_TASK TO COMPLETE_
Scan the records for "minus". Report each line that includes it.
======== INPUT FOR THIS TASK ========
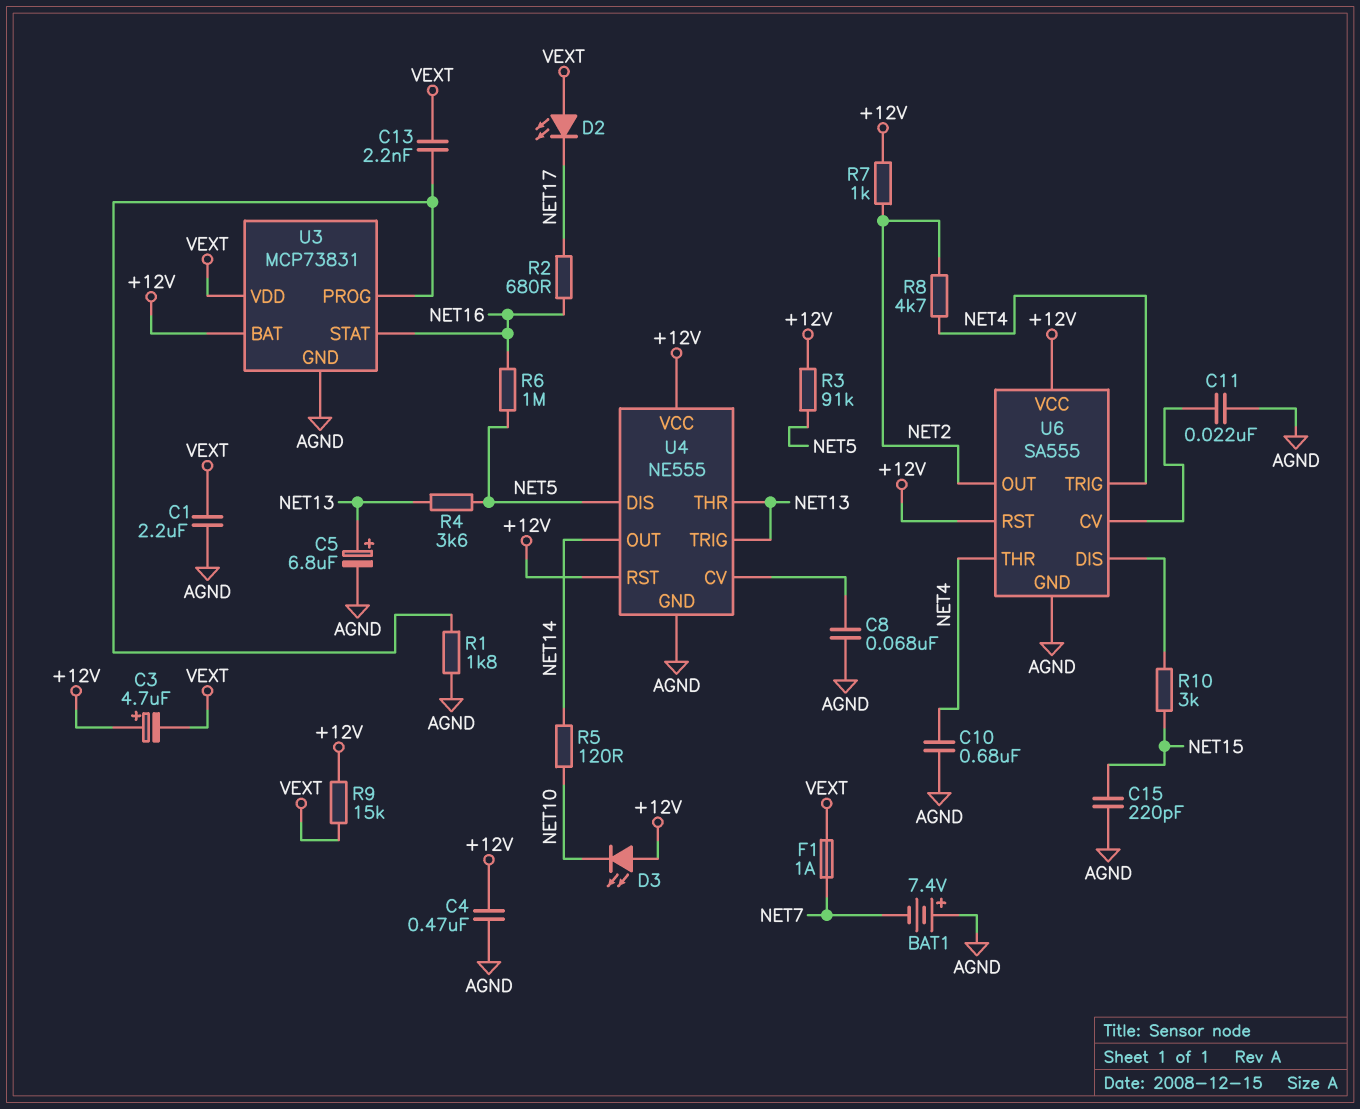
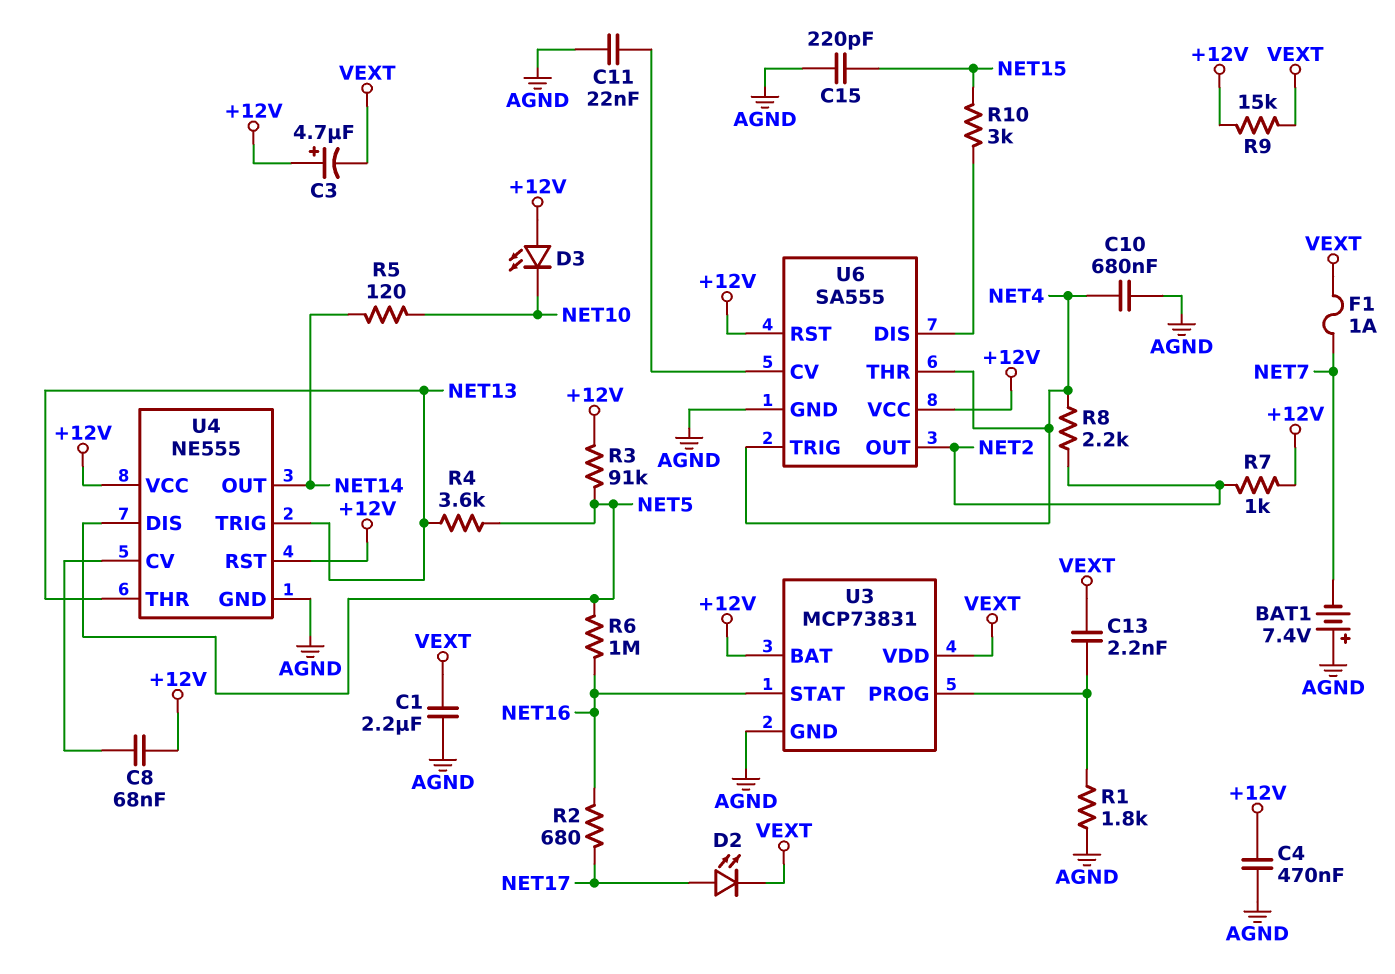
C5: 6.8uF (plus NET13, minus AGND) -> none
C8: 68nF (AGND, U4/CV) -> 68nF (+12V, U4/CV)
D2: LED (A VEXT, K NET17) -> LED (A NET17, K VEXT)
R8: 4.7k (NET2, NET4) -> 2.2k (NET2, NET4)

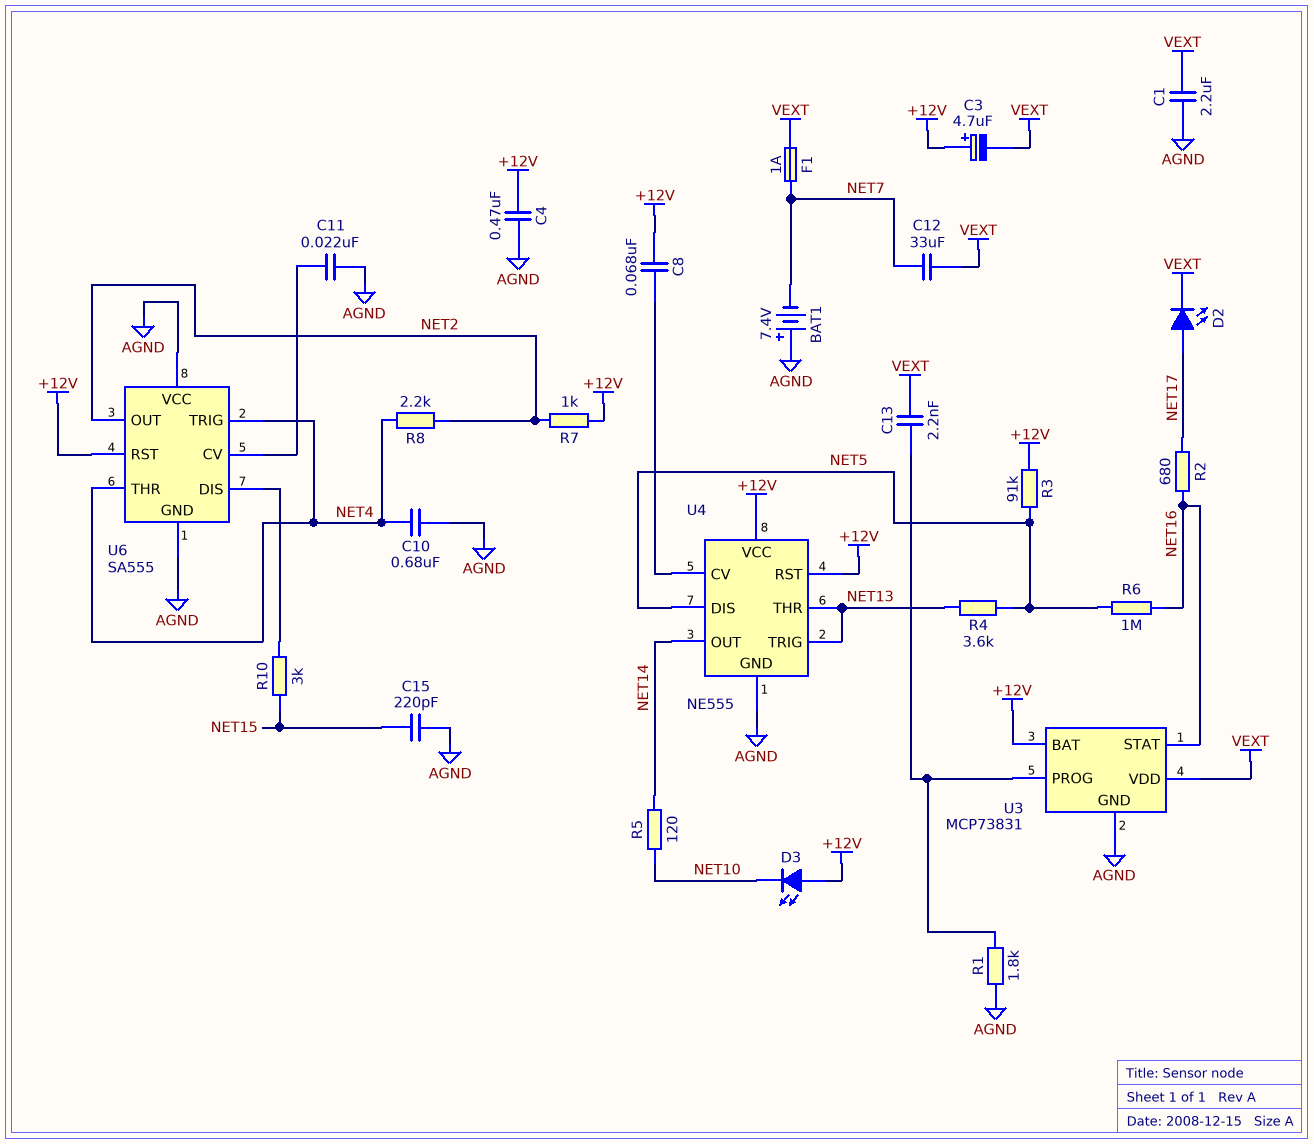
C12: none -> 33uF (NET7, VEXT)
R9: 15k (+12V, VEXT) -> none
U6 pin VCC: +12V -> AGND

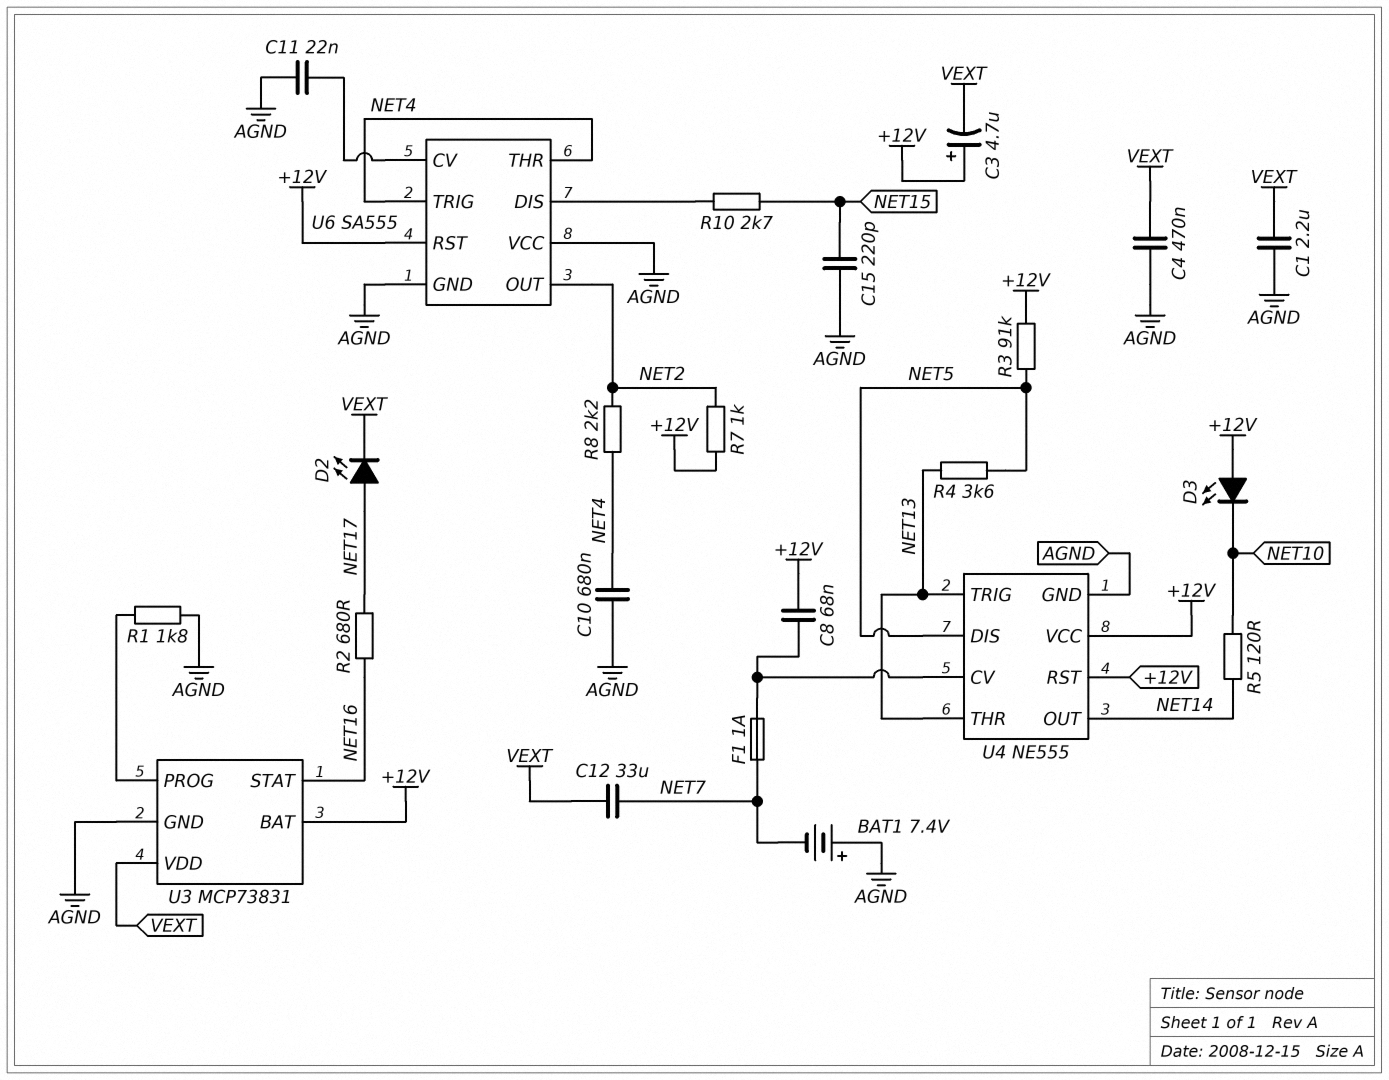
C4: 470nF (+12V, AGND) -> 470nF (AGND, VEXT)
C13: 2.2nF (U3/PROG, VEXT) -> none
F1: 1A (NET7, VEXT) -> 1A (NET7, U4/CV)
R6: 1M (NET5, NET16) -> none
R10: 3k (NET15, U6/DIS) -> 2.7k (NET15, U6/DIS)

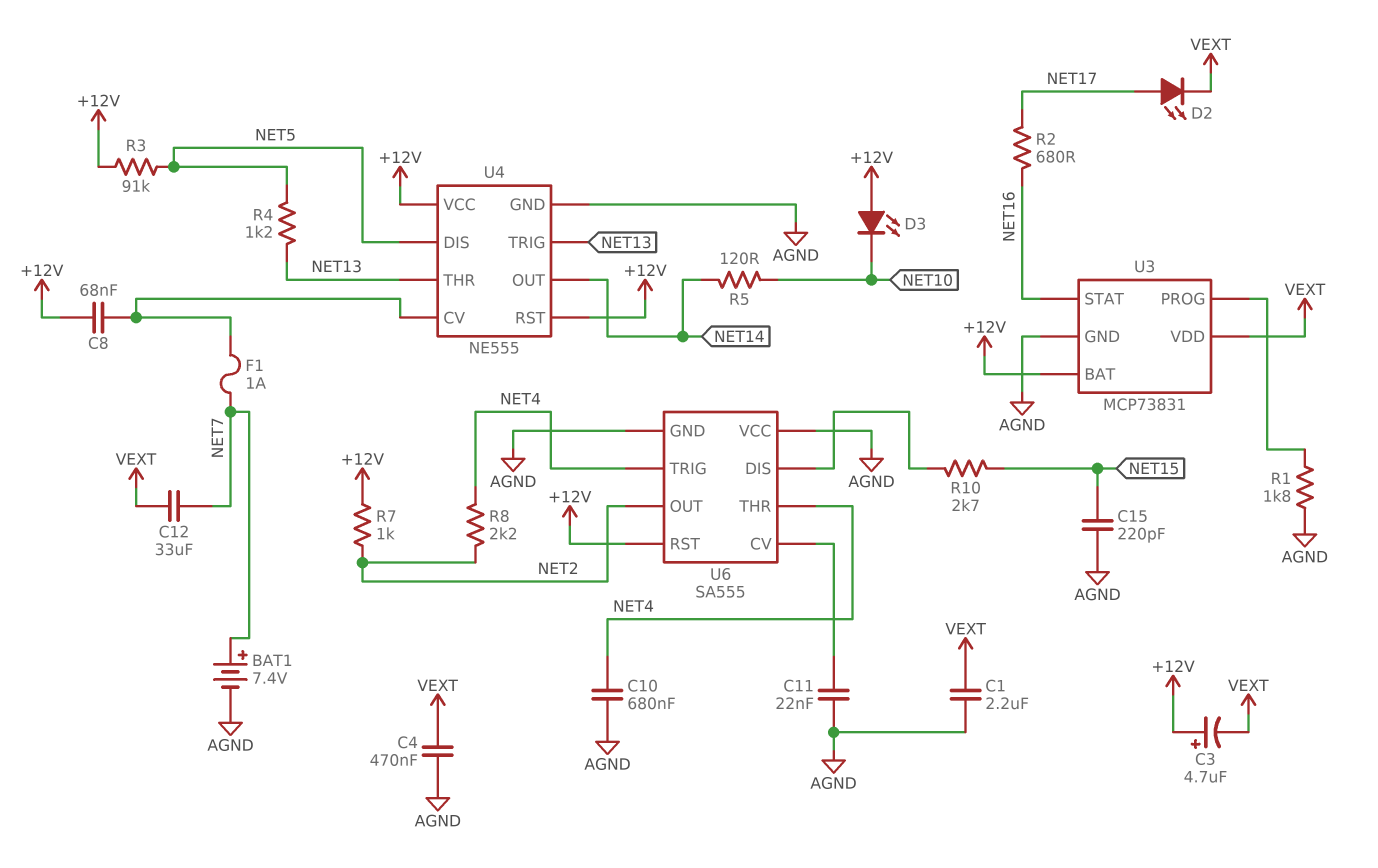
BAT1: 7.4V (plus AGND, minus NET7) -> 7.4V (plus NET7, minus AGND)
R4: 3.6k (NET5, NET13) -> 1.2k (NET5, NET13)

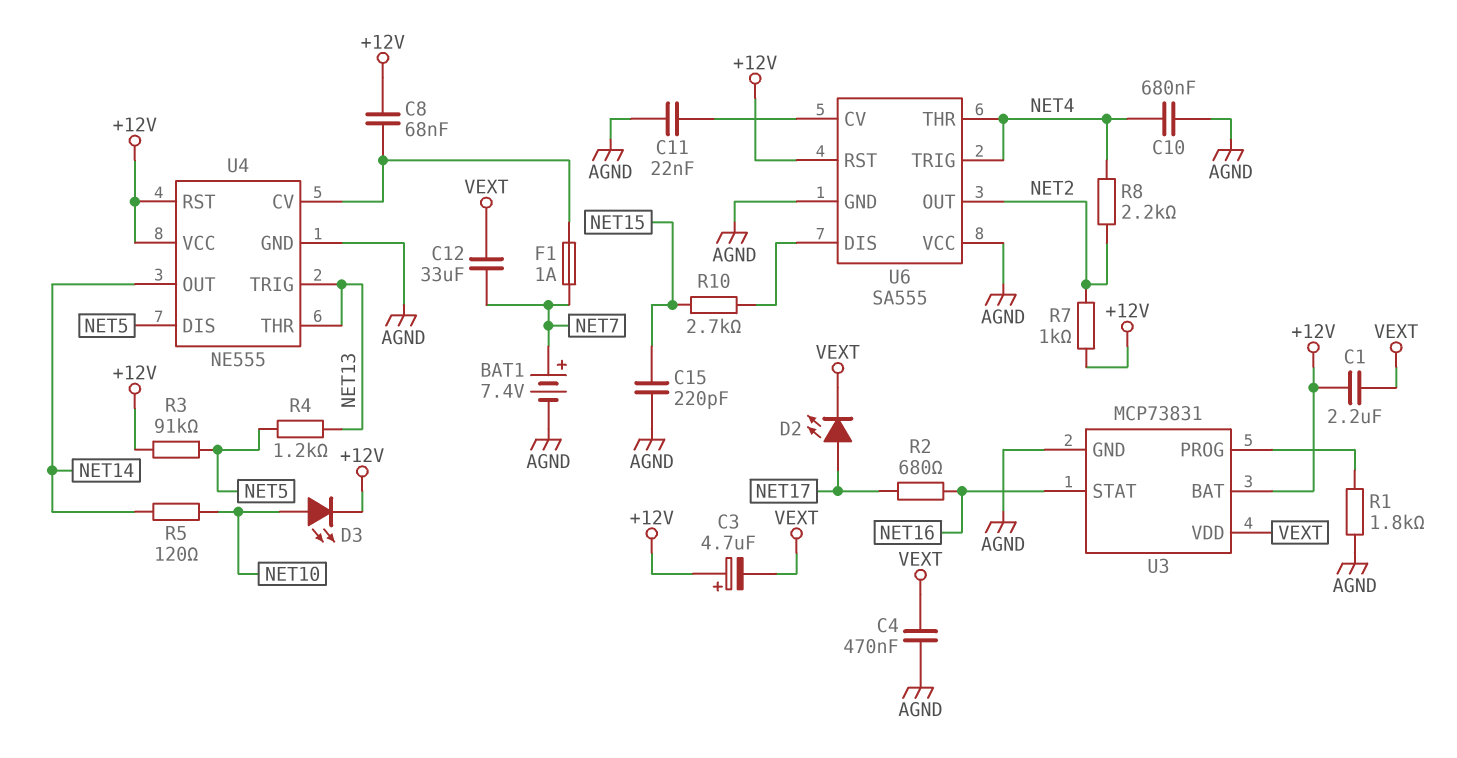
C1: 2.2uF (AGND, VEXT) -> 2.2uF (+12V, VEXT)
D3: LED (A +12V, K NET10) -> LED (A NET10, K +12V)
========
_EXERCISE SOLUTION_
C5: 6.8uF (plus NET13, minus AGND) -> none
BAT1: 7.4V (plus AGND, minus NET7) -> 7.4V (plus NET7, minus AGND)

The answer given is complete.